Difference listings
BEGIN

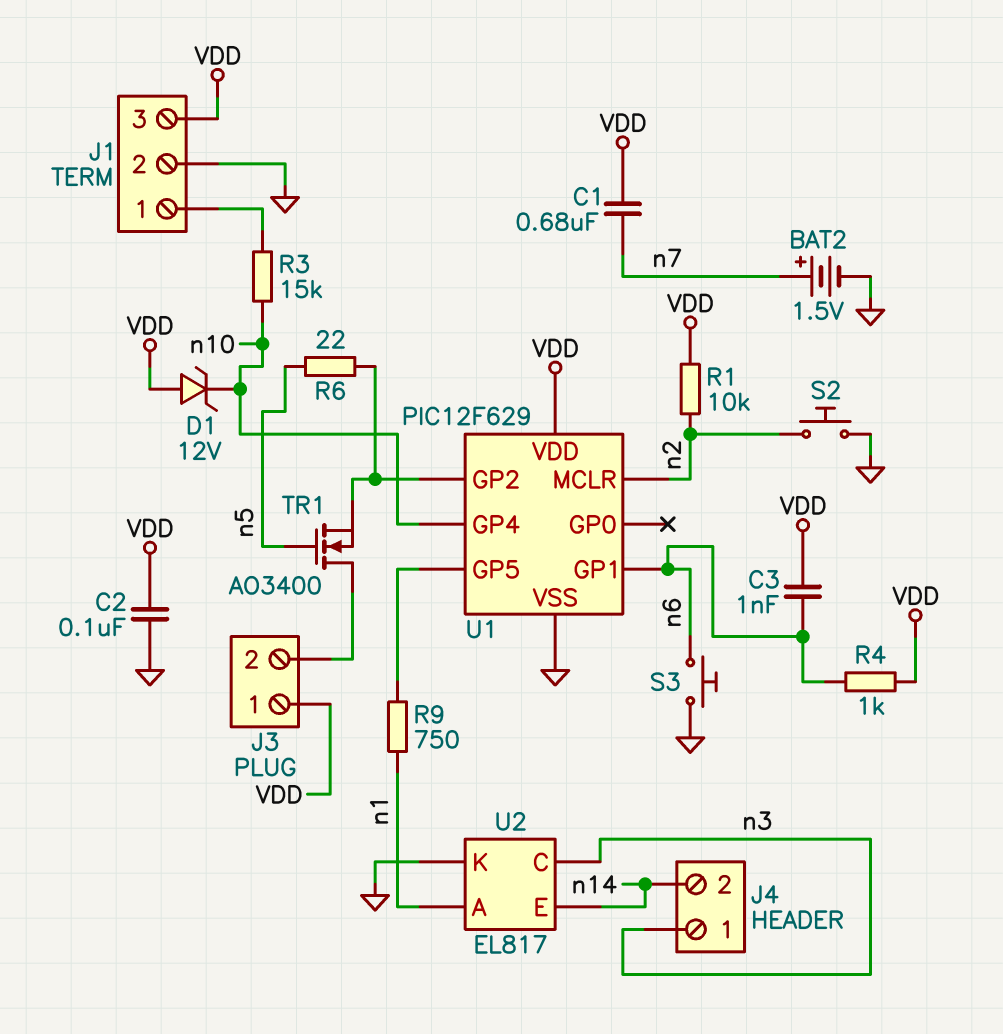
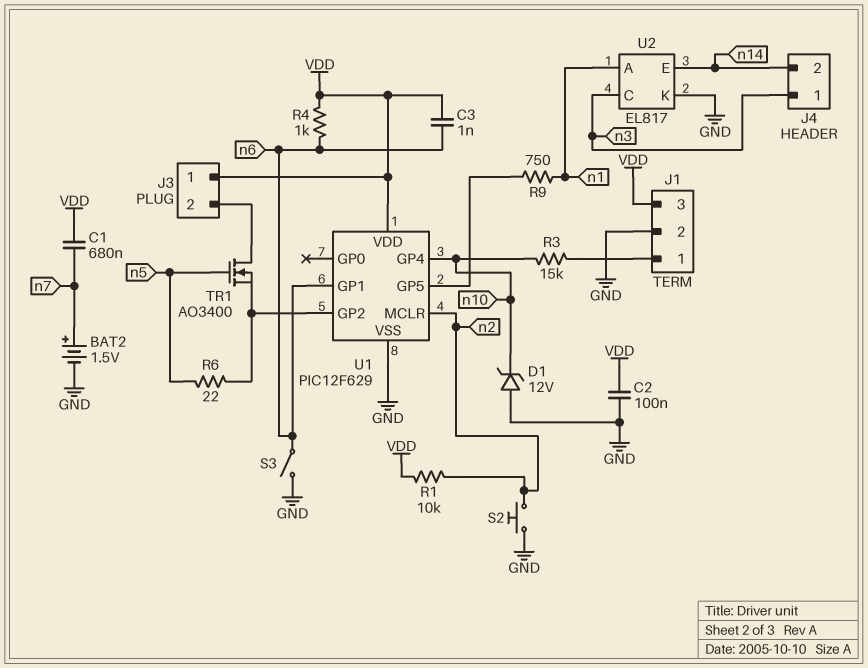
D1: zener 12V (A VDD, K n10) -> zener 12V (A GND, K n10)
S3: button (GND, n6) -> switch (GND, n6)

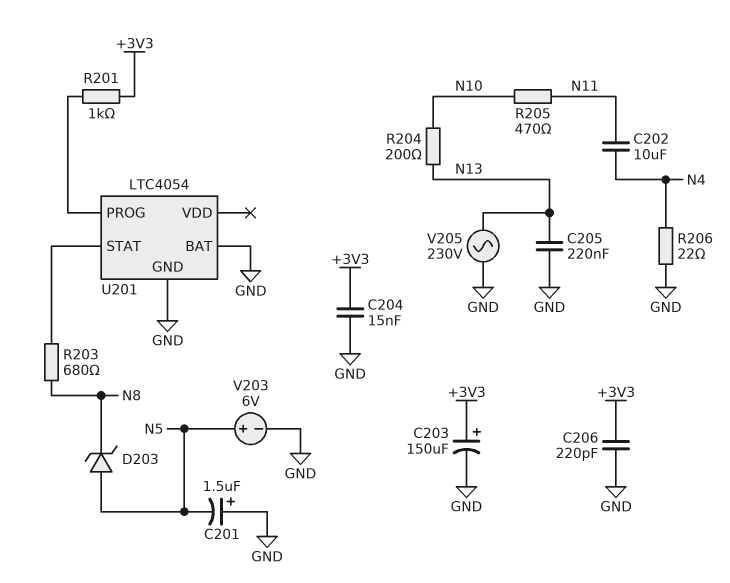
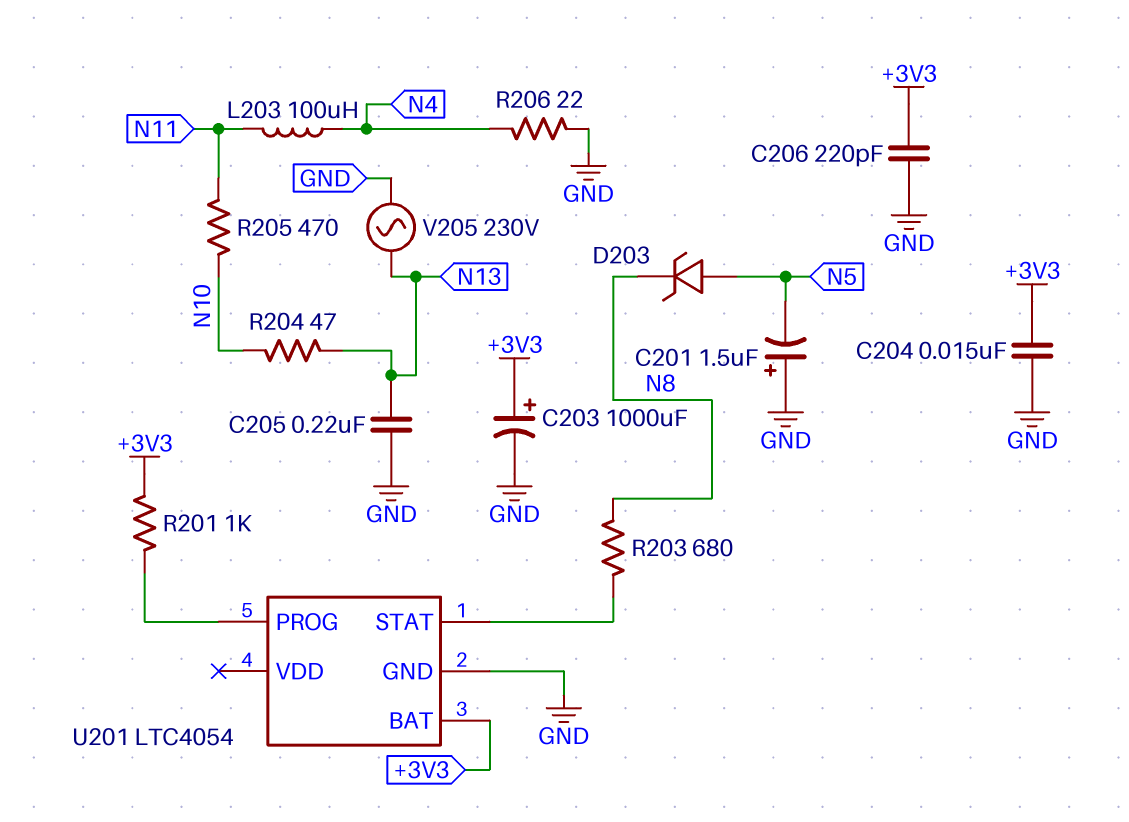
C202: 10uF (N4, N11) -> none
C203: 150uF (plus +3V3, minus GND) -> 1000uF (plus +3V3, minus GND)
L203: none -> 100uH (N4, N11)
R204: 200 (N10, N13) -> 47 (N10, N13)
U201 pin BAT: GND -> +3V3
V203: 6V (plus N5, minus GND) -> none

END

* Directions *
Lines holding "none" in the data above: copy each of them.

* Task answer *
C202: 10uF (N4, N11) -> none
L203: none -> 100uH (N4, N11)
V203: 6V (plus N5, minus GND) -> none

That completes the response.